**INSTRUCTIONS TO FOLLOW:** In the records below, find the line that contains "BAT1: 7.4V (plus +9V, minus AGND) -> none" and the line that contains "BT1: 7.4V (plus". Set down exactly those lines and every line between them, and nothing more.

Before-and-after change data
━━━━

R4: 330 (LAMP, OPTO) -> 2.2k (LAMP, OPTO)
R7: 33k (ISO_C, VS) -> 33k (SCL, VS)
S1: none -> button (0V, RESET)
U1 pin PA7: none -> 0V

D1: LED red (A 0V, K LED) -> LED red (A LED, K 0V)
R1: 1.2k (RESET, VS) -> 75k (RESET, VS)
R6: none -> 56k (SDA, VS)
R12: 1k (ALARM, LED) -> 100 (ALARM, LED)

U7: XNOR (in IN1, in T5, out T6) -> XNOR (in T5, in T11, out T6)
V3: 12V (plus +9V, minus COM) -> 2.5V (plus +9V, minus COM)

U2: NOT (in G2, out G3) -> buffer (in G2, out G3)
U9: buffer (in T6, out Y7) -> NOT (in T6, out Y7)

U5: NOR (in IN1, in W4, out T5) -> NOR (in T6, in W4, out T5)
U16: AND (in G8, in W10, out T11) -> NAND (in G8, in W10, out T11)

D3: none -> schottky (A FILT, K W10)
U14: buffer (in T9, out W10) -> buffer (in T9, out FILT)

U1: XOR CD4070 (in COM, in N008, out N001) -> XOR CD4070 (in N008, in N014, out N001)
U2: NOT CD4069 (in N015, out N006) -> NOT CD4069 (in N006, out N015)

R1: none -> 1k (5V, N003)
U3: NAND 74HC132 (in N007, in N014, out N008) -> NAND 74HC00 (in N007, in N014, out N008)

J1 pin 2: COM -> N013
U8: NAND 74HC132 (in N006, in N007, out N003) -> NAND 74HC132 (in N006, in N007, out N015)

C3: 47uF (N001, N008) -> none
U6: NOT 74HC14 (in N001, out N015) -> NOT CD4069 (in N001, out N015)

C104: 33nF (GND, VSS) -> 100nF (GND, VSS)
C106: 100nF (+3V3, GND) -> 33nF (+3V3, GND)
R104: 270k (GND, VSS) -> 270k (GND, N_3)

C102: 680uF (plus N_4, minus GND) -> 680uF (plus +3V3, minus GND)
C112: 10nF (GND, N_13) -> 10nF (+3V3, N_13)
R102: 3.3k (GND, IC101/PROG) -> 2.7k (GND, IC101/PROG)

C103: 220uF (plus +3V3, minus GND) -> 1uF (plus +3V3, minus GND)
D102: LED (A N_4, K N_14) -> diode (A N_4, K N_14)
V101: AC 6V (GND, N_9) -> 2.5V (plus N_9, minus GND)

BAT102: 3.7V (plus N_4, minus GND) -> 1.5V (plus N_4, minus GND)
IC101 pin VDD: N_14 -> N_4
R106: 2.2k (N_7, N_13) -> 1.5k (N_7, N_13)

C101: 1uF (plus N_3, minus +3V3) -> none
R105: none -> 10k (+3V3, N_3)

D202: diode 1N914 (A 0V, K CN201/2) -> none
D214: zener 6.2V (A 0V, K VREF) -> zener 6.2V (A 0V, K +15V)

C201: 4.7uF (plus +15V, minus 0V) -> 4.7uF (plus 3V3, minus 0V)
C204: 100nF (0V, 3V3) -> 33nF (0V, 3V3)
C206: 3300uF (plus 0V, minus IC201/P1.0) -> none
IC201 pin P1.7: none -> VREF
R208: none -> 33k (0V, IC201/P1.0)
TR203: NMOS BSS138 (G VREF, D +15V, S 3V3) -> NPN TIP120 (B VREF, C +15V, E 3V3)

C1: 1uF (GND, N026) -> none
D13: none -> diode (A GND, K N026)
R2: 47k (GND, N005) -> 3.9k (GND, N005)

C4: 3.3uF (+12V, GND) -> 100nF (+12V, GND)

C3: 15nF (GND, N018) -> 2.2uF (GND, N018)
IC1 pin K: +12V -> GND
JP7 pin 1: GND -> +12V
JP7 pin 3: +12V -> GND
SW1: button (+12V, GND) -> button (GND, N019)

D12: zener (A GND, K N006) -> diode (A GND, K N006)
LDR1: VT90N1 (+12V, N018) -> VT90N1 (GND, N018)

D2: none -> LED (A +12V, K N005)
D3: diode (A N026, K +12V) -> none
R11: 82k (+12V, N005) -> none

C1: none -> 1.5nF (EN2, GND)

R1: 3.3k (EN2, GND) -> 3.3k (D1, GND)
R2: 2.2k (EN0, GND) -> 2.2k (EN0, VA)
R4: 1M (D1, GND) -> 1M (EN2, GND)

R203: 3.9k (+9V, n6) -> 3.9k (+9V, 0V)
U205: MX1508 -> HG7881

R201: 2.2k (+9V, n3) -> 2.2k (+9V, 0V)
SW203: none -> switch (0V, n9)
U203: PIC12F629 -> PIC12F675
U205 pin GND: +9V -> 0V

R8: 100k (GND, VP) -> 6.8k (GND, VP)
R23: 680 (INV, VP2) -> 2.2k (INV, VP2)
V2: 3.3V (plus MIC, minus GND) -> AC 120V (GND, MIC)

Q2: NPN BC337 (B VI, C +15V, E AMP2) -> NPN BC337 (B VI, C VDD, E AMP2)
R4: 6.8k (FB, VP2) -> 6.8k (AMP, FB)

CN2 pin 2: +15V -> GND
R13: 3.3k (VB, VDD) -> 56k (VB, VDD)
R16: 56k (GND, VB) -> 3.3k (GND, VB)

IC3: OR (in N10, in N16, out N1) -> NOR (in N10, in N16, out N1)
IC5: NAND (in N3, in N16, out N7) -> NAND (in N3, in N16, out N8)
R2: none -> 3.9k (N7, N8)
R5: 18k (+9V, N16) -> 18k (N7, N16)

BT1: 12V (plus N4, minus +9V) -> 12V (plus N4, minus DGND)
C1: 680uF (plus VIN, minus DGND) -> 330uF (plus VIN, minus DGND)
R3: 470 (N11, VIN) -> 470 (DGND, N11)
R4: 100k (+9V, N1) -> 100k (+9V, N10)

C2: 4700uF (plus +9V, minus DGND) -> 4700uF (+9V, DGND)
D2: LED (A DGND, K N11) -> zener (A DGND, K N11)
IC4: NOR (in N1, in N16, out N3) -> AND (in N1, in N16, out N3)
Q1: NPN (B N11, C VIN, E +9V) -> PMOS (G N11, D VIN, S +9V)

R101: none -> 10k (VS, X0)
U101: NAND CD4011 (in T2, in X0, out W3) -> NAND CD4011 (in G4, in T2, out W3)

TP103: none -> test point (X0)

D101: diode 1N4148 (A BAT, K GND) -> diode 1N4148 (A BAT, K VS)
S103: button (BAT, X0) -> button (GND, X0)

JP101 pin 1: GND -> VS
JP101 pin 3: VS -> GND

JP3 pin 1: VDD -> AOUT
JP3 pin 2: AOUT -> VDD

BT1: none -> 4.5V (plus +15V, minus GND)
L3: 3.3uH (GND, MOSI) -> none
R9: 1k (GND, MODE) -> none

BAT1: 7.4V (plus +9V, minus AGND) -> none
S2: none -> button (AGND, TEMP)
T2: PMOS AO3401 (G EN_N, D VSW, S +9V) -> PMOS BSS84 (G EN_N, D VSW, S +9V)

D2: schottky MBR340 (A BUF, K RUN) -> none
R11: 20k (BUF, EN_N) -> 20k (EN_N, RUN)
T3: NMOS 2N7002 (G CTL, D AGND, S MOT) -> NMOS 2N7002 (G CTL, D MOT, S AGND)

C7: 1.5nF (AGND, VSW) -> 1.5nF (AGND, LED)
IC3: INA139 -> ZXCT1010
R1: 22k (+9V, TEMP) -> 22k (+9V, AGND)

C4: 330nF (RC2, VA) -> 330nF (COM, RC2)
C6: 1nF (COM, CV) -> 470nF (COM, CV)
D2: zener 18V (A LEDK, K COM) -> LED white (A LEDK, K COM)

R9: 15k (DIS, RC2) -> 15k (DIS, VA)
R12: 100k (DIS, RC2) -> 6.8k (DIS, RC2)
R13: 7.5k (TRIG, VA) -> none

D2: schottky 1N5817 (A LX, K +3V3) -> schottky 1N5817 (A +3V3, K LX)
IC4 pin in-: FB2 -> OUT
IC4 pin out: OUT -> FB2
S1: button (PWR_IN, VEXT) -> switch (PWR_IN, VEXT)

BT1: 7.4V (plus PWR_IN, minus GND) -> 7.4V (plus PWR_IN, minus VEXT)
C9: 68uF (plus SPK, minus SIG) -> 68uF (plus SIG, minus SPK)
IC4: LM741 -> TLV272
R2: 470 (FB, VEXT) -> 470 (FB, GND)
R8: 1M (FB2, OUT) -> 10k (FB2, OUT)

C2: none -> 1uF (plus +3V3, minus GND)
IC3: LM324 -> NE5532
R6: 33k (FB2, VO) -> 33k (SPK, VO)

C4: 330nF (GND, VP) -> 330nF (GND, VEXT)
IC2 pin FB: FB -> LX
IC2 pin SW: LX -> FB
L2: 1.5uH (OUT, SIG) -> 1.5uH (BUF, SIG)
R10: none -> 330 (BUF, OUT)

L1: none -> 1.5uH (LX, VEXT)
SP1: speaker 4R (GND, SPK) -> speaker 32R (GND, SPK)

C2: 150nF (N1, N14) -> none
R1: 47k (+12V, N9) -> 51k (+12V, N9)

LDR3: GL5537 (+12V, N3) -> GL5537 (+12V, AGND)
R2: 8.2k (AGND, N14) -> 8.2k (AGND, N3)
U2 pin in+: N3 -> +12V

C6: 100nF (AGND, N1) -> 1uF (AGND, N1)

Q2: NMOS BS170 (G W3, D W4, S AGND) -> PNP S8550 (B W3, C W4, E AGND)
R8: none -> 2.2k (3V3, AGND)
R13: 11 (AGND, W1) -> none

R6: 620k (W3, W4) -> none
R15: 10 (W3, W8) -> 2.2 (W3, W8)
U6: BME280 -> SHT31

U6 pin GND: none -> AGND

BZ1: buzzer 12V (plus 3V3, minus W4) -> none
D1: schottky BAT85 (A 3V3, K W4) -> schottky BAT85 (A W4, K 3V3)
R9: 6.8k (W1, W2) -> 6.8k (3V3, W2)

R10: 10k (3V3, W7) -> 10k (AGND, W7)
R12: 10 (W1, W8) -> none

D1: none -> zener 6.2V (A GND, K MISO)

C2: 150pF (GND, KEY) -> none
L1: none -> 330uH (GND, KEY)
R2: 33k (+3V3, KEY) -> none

━━━━

**FINISHED TASK:**
BAT1: 7.4V (plus +9V, minus AGND) -> none
S2: none -> button (AGND, TEMP)
T2: PMOS AO3401 (G EN_N, D VSW, S +9V) -> PMOS BSS84 (G EN_N, D VSW, S +9V)

D2: schottky MBR340 (A BUF, K RUN) -> none
R11: 20k (BUF, EN_N) -> 20k (EN_N, RUN)
T3: NMOS 2N7002 (G CTL, D AGND, S MOT) -> NMOS 2N7002 (G CTL, D MOT, S AGND)

C7: 1.5nF (AGND, VSW) -> 1.5nF (AGND, LED)
IC3: INA139 -> ZXCT1010
R1: 22k (+9V, TEMP) -> 22k (+9V, AGND)

C4: 330nF (RC2, VA) -> 330nF (COM, RC2)
C6: 1nF (COM, CV) -> 470nF (COM, CV)
D2: zener 18V (A LEDK, K COM) -> LED white (A LEDK, K COM)

R9: 15k (DIS, RC2) -> 15k (DIS, VA)
R12: 100k (DIS, RC2) -> 6.8k (DIS, RC2)
R13: 7.5k (TRIG, VA) -> none

D2: schottky 1N5817 (A LX, K +3V3) -> schottky 1N5817 (A +3V3, K LX)
IC4 pin in-: FB2 -> OUT
IC4 pin out: OUT -> FB2
S1: button (PWR_IN, VEXT) -> switch (PWR_IN, VEXT)

BT1: 7.4V (plus PWR_IN, minus GND) -> 7.4V (plus PWR_IN, minus VEXT)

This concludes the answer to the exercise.